Look through the entries below and report every line that has "teapot".

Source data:

◆ ◆ ◆ ◆

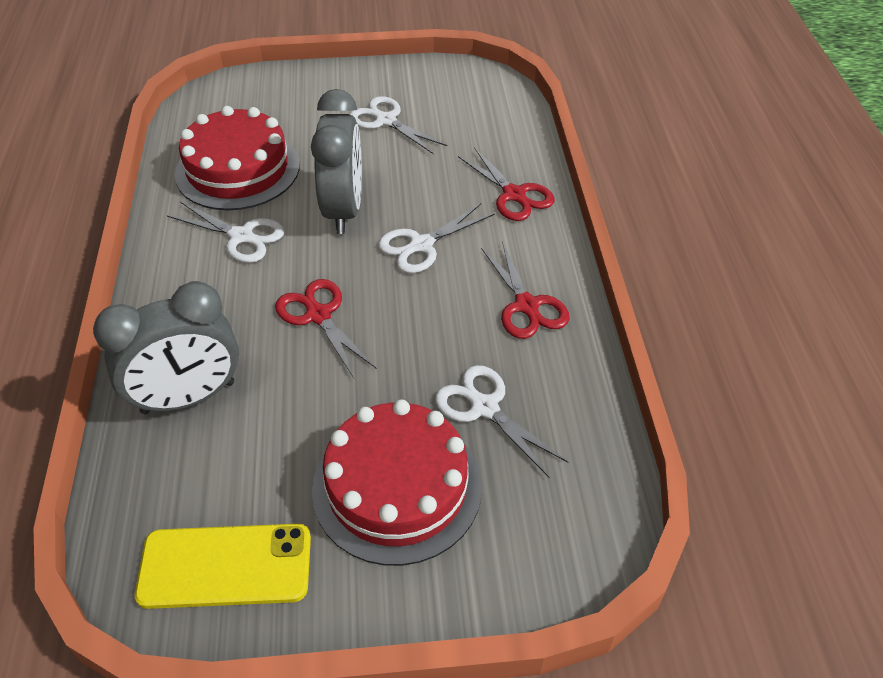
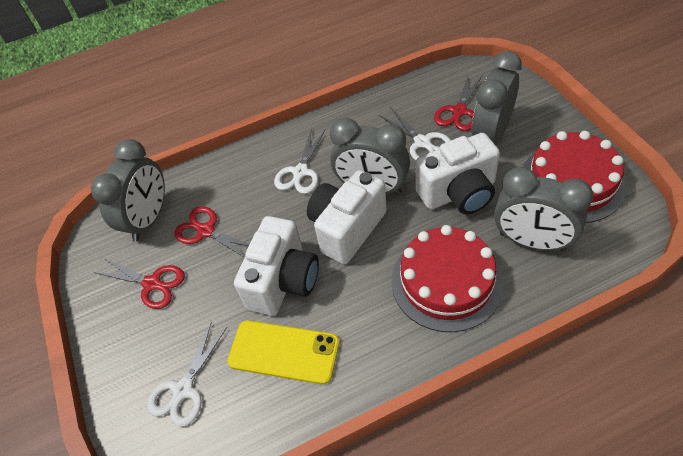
grey clock: 2 -> 4
white camera: 0 -> 3
white scissors: 4 -> 3

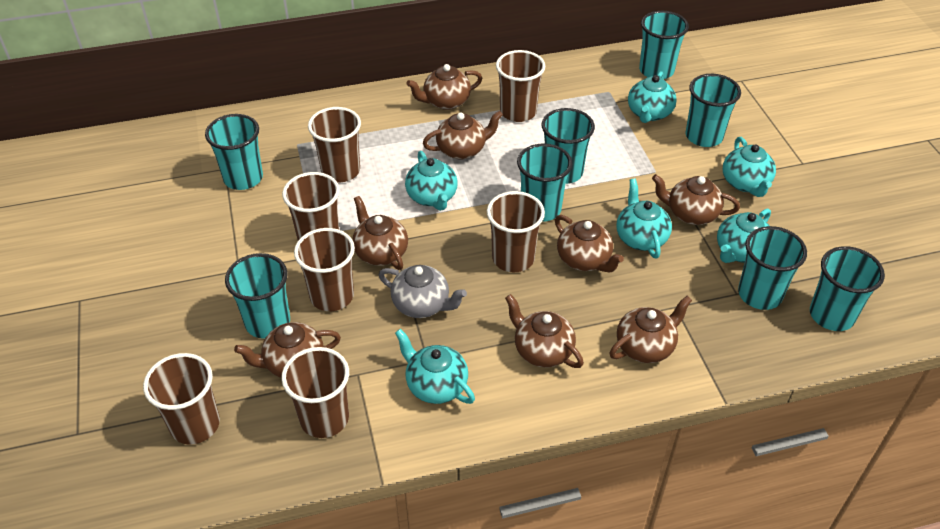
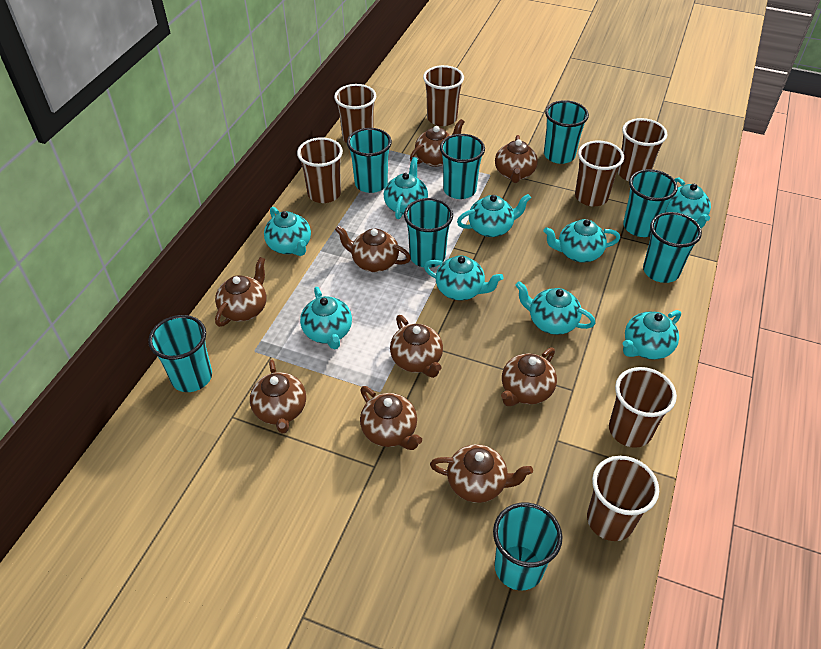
brown teapot: 8 -> 9
grey teapot: 1 -> 0
turquoise teapot: 6 -> 9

◆ ◆ ◆ ◆

■ RESULT OF THE TASK
brown teapot: 8 -> 9
grey teapot: 1 -> 0
turquoise teapot: 6 -> 9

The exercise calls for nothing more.